Segment Start: Information supplied

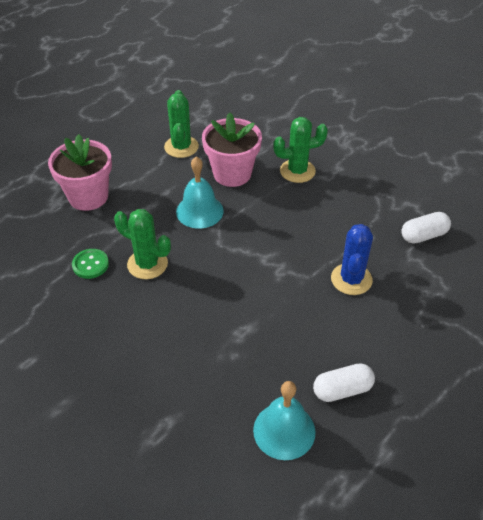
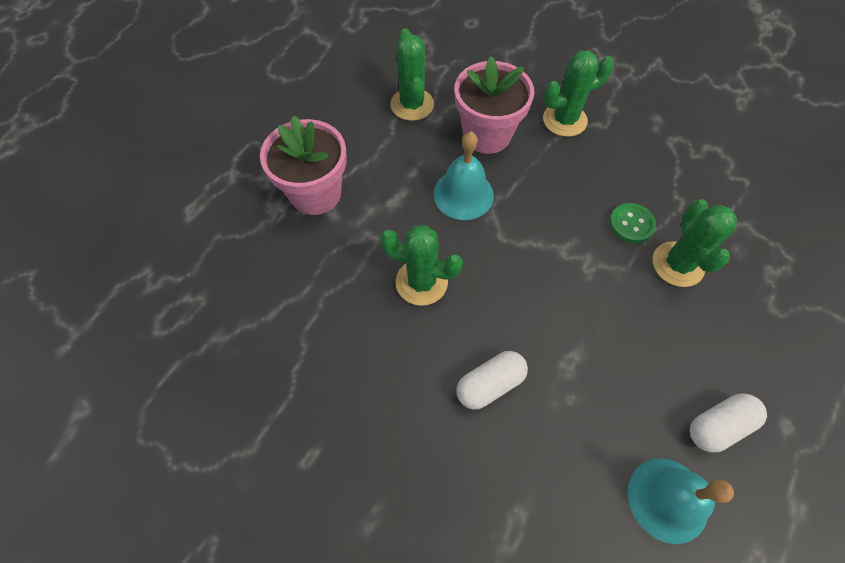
camera: 10 degrees left, 15 degrees up
(90, 264) = (348, 294): green button -> green button (631, 224)
(351, 279) = (677, 264): blue cactus -> green cactus
(423, 235) = (741, 189): white capsule -> white capsule (490, 384)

Segment End: Information supplied

What this task involves
Without any pictures, print the whole listing again exactly as it stands.

Written reply
camera: 10 degrees left, 15 degrees up
(90, 264) = (348, 294): green button -> green button (631, 224)
(351, 279) = (677, 264): blue cactus -> green cactus
(423, 235) = (741, 189): white capsule -> white capsule (490, 384)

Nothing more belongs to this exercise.